--- Your assignment ---
Tally the lines below that include the string "green". Reply with the total only.

>>>>

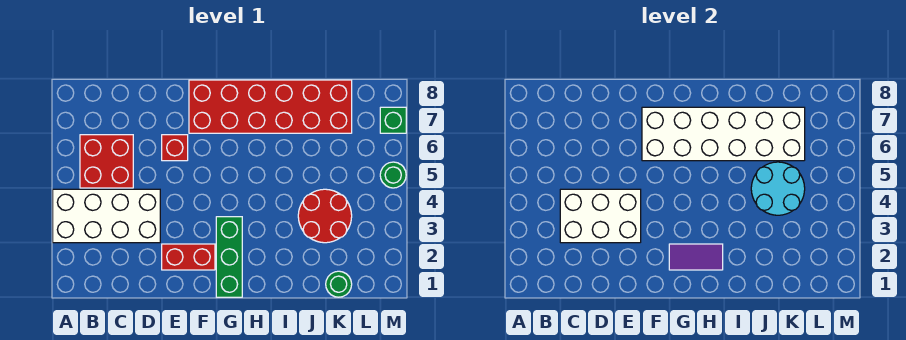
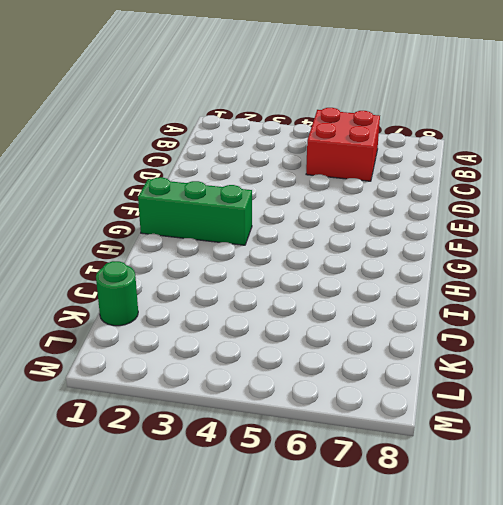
none -> white brick A3:D4 level 1
none -> red brick E2:F2 level 1
none -> red brick E6 level 1

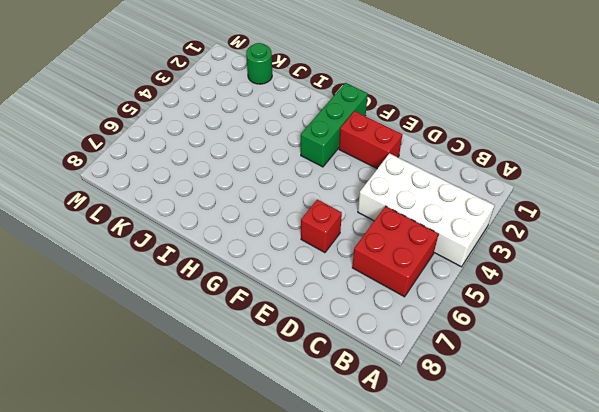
none -> red brick F7:K8 level 1
none -> red round brick J3:K4 level 1
none -> green round brick M5 level 1

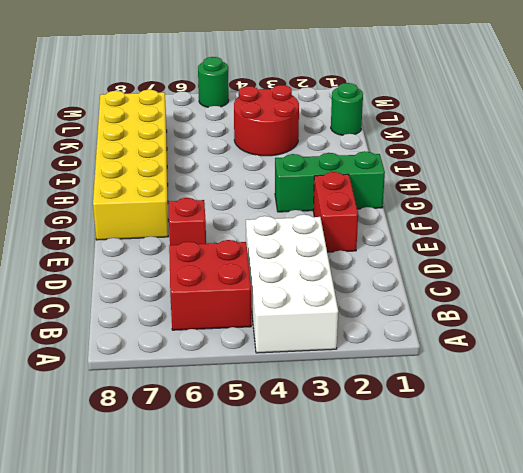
yellow brick F7:K8 level 1 -> red brick F7:K8 level 1
none -> green brick M7 level 1
none -> white brick C3:E4 level 2
none -> white brick F6:K7 level 2

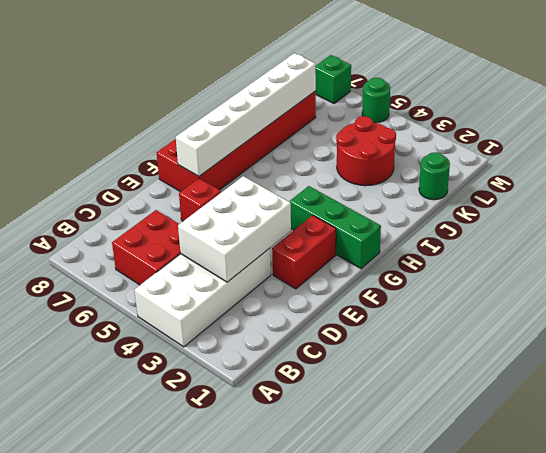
white brick F7:K7 level 2 -> white brick F6:K7 level 2
none -> purple tile G2:H2 level 2
none -> cyan round brick J4:K5 level 2

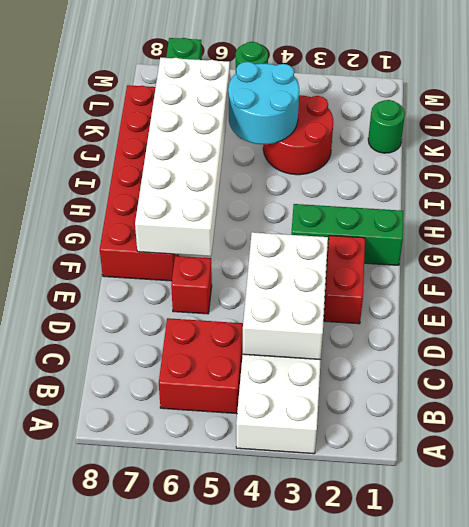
none -> purple tile G2:H2 level 2

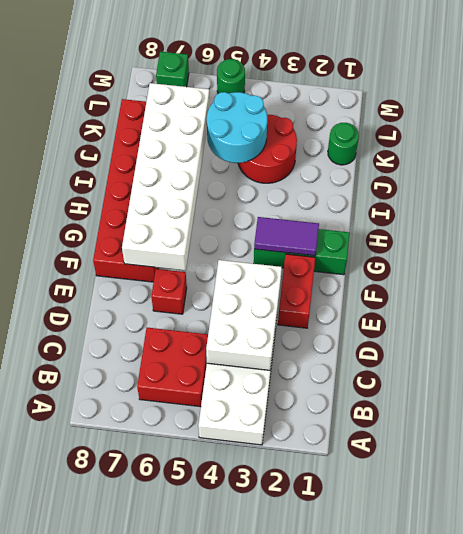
purple tile G2:G3 level 2 -> purple tile G2:H2 level 2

<<<<

--- Response for this exercise ---
2